**Instructions for the task**
Repeat exactly, and only, the lines of the entries below from the one with "none -> orange round brick B10 level 2" through the one with "none -> lime brick F13 level 1", both ends included.

Spatial object tracking data:
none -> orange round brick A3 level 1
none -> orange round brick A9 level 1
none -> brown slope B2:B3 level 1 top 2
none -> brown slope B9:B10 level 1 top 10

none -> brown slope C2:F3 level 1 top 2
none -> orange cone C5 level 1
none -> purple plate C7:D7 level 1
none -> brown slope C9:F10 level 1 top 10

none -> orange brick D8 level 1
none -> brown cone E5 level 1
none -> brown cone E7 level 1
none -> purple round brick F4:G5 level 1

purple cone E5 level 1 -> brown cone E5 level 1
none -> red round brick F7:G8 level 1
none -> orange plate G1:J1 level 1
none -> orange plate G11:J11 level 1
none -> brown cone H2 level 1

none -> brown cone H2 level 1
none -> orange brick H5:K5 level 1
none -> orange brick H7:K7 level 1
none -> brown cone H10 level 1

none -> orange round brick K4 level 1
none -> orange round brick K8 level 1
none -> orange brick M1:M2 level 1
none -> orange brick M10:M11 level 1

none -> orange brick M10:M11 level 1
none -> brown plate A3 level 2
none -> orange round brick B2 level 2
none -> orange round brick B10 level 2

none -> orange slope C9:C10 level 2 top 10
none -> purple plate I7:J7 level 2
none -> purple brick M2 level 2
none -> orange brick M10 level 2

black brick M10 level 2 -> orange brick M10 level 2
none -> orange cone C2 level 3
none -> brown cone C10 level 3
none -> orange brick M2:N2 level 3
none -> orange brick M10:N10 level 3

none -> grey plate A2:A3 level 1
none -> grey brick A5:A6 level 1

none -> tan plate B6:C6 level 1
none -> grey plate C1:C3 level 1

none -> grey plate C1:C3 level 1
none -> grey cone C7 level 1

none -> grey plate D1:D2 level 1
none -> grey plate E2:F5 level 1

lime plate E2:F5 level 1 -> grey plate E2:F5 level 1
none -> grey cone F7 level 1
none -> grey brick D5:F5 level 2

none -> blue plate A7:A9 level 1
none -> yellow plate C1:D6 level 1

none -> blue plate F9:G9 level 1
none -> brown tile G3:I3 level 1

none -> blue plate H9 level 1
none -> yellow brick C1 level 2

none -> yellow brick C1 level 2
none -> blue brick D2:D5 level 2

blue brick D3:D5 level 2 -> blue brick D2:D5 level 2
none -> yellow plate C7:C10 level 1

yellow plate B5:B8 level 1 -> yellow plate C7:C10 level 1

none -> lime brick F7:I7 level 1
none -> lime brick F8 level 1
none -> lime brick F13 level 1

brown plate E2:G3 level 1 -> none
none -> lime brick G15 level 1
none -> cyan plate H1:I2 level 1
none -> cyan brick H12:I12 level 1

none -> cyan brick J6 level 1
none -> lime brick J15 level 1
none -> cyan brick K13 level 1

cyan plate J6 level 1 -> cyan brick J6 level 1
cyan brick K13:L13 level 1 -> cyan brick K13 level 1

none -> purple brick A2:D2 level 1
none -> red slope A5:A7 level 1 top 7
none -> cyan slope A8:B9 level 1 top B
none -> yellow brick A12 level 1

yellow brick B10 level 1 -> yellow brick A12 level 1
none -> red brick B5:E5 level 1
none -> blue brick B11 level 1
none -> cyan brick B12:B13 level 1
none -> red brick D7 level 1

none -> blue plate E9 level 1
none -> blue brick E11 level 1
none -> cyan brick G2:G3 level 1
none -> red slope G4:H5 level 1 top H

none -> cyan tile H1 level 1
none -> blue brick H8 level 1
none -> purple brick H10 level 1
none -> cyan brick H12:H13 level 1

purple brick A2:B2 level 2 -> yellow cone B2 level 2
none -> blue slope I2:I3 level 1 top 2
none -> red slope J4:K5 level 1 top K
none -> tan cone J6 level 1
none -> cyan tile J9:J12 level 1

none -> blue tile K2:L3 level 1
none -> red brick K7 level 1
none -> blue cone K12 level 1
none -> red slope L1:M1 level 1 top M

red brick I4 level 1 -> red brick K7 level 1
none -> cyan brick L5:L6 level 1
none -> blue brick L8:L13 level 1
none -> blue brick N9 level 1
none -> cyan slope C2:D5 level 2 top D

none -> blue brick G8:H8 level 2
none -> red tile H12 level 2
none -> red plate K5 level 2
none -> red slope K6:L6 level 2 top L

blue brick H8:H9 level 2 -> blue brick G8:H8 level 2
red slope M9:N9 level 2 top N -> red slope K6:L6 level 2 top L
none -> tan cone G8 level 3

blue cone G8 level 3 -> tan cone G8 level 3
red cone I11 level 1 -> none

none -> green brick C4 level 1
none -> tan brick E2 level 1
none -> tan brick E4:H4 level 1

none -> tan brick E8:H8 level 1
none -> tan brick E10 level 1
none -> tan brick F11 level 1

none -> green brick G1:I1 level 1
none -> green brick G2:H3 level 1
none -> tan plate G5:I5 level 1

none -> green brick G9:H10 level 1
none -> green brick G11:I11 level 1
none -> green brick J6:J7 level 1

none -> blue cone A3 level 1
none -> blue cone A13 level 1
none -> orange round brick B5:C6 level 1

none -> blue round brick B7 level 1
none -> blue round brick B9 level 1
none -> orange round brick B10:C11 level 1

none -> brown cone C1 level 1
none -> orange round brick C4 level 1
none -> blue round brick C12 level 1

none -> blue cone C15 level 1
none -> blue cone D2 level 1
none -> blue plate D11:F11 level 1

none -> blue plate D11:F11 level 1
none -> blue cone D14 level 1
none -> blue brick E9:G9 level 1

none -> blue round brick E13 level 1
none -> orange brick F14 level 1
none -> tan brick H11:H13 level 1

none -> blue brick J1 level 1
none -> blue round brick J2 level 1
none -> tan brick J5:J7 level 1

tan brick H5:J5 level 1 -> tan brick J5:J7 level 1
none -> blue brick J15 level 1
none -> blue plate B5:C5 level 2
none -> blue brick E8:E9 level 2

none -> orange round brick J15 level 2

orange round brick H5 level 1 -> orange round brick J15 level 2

**Finished task**
none -> orange round brick B10 level 2

none -> orange slope C9:C10 level 2 top 10
none -> purple plate I7:J7 level 2
none -> purple brick M2 level 2
none -> orange brick M10 level 2

black brick M10 level 2 -> orange brick M10 level 2
none -> orange cone C2 level 3
none -> brown cone C10 level 3
none -> orange brick M2:N2 level 3
none -> orange brick M10:N10 level 3

none -> grey plate A2:A3 level 1
none -> grey brick A5:A6 level 1

none -> tan plate B6:C6 level 1
none -> grey plate C1:C3 level 1

none -> grey plate C1:C3 level 1
none -> grey cone C7 level 1

none -> grey plate D1:D2 level 1
none -> grey plate E2:F5 level 1

lime plate E2:F5 level 1 -> grey plate E2:F5 level 1
none -> grey cone F7 level 1
none -> grey brick D5:F5 level 2

none -> blue plate A7:A9 level 1
none -> yellow plate C1:D6 level 1

none -> blue plate F9:G9 level 1
none -> brown tile G3:I3 level 1

none -> blue plate H9 level 1
none -> yellow brick C1 level 2

none -> yellow brick C1 level 2
none -> blue brick D2:D5 level 2

blue brick D3:D5 level 2 -> blue brick D2:D5 level 2
none -> yellow plate C7:C10 level 1

yellow plate B5:B8 level 1 -> yellow plate C7:C10 level 1

none -> lime brick F7:I7 level 1
none -> lime brick F8 level 1
none -> lime brick F13 level 1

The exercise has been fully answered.